### TASK DIRECTIONS
How many lines in the entries below contain "before"? Answer with the number only.
[Start of section]
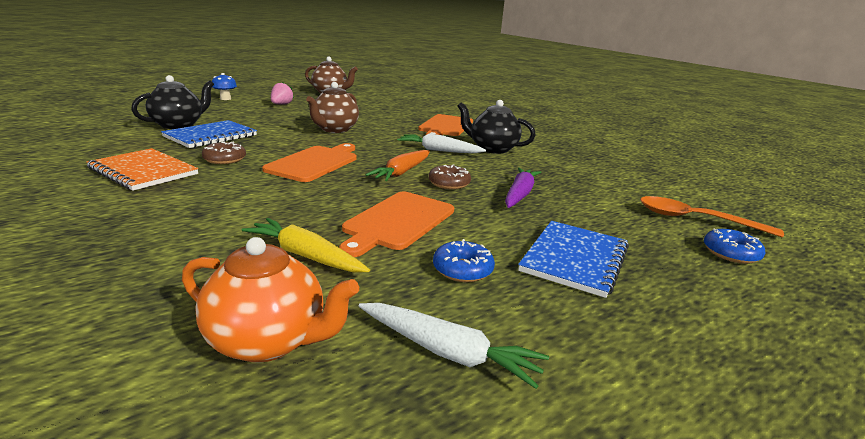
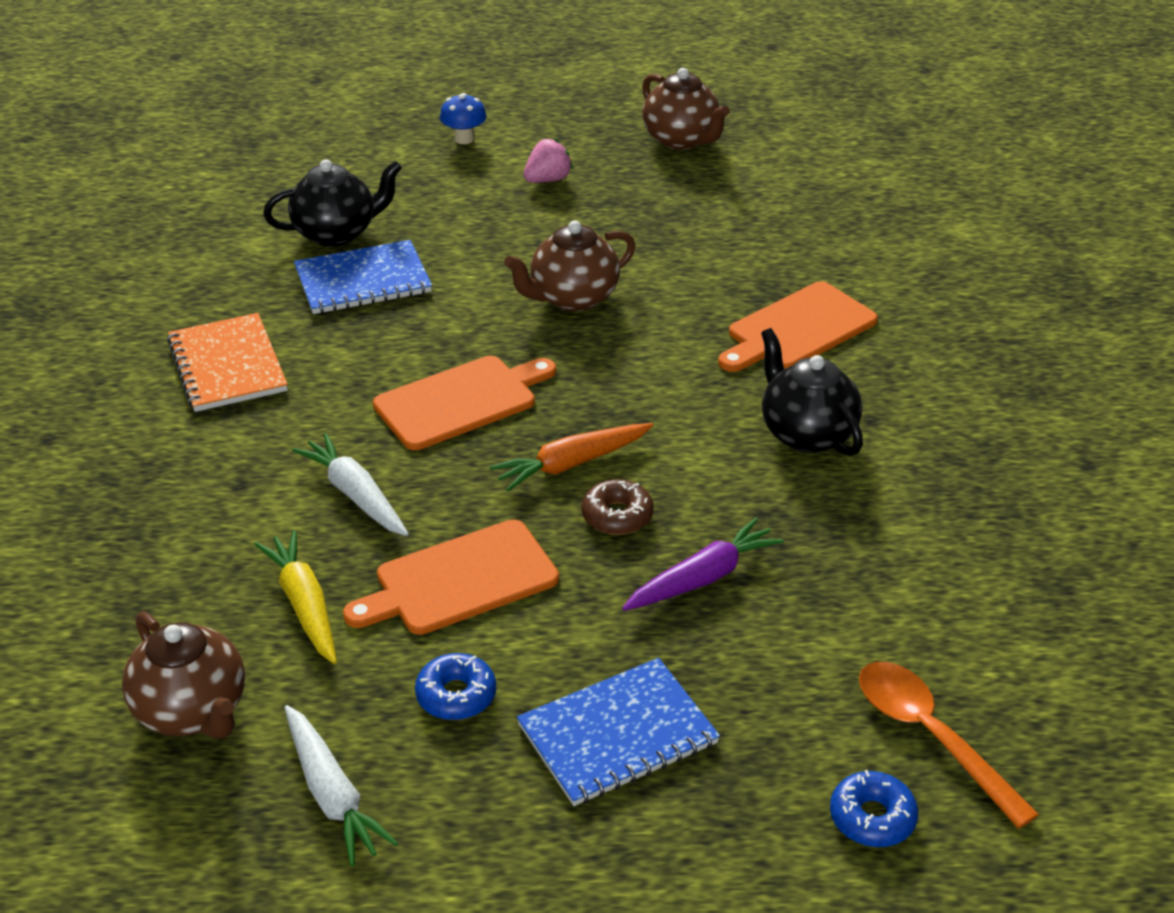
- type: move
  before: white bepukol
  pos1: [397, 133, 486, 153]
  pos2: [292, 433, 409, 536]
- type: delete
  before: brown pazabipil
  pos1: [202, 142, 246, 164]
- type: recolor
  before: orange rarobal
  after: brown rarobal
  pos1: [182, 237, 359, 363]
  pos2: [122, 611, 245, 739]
[End of section]
### RESULT BELOW
3